- [Work item]:
Transcribe exactly the lines that fall between the one holding "purple pawn [765,362,830,447] -> none" and the one holding "purple teddy bear [299,70,344,134] -> none", inclusive, from the entries below.

(Collection entries)
=== Begin Enclosure ===

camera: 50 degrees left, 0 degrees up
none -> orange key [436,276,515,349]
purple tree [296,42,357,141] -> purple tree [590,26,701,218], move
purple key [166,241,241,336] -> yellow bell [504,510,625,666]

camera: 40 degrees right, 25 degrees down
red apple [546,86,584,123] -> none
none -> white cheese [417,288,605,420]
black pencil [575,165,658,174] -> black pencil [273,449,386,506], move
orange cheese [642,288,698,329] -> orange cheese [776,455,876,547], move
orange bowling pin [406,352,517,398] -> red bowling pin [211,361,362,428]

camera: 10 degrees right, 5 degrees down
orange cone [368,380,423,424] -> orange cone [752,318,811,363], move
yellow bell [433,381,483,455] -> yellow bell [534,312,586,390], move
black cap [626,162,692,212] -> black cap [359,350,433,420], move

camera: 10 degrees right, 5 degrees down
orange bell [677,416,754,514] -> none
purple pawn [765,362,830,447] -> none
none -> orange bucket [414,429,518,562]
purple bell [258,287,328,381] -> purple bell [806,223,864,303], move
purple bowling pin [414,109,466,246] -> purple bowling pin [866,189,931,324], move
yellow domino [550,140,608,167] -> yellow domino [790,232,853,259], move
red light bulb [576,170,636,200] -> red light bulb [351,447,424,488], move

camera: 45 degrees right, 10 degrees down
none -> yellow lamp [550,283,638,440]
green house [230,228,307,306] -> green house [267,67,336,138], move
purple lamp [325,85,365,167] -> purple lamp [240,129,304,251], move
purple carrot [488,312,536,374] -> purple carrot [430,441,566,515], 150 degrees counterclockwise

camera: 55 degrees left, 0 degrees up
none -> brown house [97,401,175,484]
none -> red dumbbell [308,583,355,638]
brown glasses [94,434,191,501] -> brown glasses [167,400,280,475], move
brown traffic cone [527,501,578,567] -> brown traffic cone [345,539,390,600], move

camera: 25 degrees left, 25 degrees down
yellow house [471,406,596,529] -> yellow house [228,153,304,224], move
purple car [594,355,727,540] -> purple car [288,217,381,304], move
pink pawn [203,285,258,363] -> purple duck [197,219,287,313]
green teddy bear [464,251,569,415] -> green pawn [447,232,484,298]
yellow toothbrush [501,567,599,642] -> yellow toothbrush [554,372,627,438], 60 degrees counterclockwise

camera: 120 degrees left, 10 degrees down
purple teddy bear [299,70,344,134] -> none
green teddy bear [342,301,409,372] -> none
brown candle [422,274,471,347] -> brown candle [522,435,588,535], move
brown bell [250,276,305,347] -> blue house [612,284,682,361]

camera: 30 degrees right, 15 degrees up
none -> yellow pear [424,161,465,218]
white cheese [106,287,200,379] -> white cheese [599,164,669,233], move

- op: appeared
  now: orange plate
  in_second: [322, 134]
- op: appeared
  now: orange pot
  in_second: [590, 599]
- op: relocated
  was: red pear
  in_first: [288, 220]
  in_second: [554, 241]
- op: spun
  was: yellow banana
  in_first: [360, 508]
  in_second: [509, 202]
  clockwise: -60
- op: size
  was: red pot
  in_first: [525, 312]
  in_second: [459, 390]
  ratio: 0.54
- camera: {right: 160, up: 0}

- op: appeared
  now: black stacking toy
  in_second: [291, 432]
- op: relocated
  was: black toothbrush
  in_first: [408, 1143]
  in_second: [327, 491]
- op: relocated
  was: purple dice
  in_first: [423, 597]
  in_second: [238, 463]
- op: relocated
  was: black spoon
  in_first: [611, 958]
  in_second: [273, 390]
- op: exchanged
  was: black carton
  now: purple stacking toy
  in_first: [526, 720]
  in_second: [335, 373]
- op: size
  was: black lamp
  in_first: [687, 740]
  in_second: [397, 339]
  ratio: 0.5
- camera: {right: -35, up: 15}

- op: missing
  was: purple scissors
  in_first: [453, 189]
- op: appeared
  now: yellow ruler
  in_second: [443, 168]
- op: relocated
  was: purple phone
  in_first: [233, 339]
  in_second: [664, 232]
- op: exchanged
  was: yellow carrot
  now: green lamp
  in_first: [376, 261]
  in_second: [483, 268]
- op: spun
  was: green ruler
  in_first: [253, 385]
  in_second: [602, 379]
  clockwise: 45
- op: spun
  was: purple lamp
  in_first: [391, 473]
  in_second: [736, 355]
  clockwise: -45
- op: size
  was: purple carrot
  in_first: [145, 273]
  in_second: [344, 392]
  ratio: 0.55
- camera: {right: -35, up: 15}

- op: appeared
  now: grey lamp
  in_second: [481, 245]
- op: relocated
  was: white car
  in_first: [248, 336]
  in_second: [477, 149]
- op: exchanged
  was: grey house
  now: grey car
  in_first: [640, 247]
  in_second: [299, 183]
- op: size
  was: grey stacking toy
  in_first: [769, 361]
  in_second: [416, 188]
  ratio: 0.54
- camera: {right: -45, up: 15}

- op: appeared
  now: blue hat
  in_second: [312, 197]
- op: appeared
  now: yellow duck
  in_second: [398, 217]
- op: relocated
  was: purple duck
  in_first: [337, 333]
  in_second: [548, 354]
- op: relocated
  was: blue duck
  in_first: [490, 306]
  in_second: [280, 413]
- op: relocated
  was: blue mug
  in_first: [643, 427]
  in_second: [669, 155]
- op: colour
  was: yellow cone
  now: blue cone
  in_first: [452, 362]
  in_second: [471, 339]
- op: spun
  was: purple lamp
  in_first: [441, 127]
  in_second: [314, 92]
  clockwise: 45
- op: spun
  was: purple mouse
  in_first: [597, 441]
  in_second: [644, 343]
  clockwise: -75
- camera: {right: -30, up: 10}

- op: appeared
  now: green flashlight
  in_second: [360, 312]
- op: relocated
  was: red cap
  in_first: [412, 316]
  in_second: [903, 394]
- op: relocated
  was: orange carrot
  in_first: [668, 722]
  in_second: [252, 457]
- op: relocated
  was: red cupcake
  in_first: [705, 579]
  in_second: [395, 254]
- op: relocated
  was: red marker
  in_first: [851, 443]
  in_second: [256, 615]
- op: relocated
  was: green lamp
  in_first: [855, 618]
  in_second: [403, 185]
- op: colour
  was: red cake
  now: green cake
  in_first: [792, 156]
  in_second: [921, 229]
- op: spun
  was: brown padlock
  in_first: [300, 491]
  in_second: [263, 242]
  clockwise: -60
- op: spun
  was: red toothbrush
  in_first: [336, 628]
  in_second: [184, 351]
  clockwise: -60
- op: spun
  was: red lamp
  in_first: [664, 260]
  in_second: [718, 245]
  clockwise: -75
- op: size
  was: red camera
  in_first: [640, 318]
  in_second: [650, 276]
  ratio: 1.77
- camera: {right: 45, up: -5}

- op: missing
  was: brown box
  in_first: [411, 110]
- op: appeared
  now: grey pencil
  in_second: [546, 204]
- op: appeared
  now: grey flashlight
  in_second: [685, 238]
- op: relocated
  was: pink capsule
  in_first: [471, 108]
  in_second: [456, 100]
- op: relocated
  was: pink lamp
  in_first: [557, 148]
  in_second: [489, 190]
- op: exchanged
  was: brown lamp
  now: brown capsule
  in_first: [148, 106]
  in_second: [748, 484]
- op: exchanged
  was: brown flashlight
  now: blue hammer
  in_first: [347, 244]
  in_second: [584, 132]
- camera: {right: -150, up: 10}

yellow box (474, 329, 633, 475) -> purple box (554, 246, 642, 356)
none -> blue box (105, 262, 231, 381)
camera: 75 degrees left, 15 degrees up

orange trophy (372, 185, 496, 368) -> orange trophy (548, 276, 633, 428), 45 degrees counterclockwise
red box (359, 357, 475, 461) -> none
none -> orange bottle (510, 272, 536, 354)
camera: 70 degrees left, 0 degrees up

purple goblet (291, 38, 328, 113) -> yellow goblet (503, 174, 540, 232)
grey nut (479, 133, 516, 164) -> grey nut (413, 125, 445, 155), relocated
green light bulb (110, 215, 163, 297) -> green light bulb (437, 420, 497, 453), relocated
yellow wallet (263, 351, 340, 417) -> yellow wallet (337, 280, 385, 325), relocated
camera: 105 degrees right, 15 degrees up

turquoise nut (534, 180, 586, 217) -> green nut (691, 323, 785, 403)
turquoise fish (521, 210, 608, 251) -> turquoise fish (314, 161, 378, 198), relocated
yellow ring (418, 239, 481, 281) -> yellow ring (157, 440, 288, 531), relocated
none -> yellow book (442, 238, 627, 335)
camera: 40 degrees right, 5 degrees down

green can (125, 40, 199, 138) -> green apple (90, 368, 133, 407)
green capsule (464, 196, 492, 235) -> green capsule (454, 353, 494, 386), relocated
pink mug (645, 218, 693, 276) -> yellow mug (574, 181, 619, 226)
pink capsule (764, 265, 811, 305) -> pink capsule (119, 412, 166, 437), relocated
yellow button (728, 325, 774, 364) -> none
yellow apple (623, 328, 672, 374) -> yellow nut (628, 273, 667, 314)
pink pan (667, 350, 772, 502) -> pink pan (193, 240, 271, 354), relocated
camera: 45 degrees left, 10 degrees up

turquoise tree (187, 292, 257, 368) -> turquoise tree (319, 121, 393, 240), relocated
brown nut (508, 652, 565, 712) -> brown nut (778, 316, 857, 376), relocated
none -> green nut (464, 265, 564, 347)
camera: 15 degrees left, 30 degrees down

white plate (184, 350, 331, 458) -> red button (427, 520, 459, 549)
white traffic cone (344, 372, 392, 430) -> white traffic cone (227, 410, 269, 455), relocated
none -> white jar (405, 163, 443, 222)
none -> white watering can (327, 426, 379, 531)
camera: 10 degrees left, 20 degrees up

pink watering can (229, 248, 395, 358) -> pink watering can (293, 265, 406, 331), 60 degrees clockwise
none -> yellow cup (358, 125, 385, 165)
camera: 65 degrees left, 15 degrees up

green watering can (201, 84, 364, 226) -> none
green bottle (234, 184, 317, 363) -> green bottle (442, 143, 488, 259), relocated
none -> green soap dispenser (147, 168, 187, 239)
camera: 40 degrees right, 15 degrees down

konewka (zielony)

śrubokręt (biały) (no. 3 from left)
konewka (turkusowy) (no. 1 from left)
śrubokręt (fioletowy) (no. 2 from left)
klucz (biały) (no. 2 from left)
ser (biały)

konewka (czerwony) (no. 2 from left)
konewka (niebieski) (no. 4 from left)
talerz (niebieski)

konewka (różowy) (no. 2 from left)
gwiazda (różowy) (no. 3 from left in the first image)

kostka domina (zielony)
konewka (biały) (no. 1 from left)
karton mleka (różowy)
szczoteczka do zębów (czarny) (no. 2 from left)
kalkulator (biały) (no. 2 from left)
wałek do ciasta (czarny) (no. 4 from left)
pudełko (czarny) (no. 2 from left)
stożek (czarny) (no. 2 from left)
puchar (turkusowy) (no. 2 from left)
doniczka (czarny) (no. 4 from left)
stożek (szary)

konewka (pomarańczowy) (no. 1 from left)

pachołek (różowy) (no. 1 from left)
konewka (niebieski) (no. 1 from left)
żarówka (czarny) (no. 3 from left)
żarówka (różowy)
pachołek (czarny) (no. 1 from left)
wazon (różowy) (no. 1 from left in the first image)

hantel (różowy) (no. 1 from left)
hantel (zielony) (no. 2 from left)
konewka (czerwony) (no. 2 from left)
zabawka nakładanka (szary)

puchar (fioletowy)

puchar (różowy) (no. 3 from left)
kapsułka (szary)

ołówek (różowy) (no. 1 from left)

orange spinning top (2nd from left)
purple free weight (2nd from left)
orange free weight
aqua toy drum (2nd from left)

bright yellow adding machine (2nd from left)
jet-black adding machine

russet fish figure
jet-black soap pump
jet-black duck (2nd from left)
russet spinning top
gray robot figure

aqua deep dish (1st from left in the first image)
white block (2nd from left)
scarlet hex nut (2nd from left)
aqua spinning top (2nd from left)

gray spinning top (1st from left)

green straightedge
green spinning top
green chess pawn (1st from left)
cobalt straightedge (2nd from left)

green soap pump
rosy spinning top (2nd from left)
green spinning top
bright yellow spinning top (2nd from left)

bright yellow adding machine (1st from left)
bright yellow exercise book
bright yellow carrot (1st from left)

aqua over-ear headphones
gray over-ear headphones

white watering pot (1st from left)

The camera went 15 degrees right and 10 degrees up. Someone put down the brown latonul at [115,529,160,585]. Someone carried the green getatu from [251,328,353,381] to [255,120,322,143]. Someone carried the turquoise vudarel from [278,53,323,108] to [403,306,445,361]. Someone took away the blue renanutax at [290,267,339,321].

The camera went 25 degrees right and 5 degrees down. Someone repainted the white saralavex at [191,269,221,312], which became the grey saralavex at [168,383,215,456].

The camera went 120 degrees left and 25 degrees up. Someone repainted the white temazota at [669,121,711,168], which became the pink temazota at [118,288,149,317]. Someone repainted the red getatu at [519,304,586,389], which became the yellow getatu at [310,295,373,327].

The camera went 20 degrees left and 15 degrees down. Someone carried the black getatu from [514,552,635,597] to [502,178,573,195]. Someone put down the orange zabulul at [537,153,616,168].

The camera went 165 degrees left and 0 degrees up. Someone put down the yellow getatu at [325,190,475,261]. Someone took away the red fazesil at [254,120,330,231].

=== End Enclosure ===

- [Response]:
purple pawn [765,362,830,447] -> none
none -> orange bucket [414,429,518,562]
purple bell [258,287,328,381] -> purple bell [806,223,864,303], move
purple bowling pin [414,109,466,246] -> purple bowling pin [866,189,931,324], move
yellow domino [550,140,608,167] -> yellow domino [790,232,853,259], move
red light bulb [576,170,636,200] -> red light bulb [351,447,424,488], move

camera: 45 degrees right, 10 degrees down
none -> yellow lamp [550,283,638,440]
green house [230,228,307,306] -> green house [267,67,336,138], move
purple lamp [325,85,365,167] -> purple lamp [240,129,304,251], move
purple carrot [488,312,536,374] -> purple carrot [430,441,566,515], 150 degrees counterclockwise

camera: 55 degrees left, 0 degrees up
none -> brown house [97,401,175,484]
none -> red dumbbell [308,583,355,638]
brown glasses [94,434,191,501] -> brown glasses [167,400,280,475], move
brown traffic cone [527,501,578,567] -> brown traffic cone [345,539,390,600], move

camera: 25 degrees left, 25 degrees down
yellow house [471,406,596,529] -> yellow house [228,153,304,224], move
purple car [594,355,727,540] -> purple car [288,217,381,304], move
pink pawn [203,285,258,363] -> purple duck [197,219,287,313]
green teddy bear [464,251,569,415] -> green pawn [447,232,484,298]
yellow toothbrush [501,567,599,642] -> yellow toothbrush [554,372,627,438], 60 degrees counterclockwise

camera: 120 degrees left, 10 degrees down
purple teddy bear [299,70,344,134] -> none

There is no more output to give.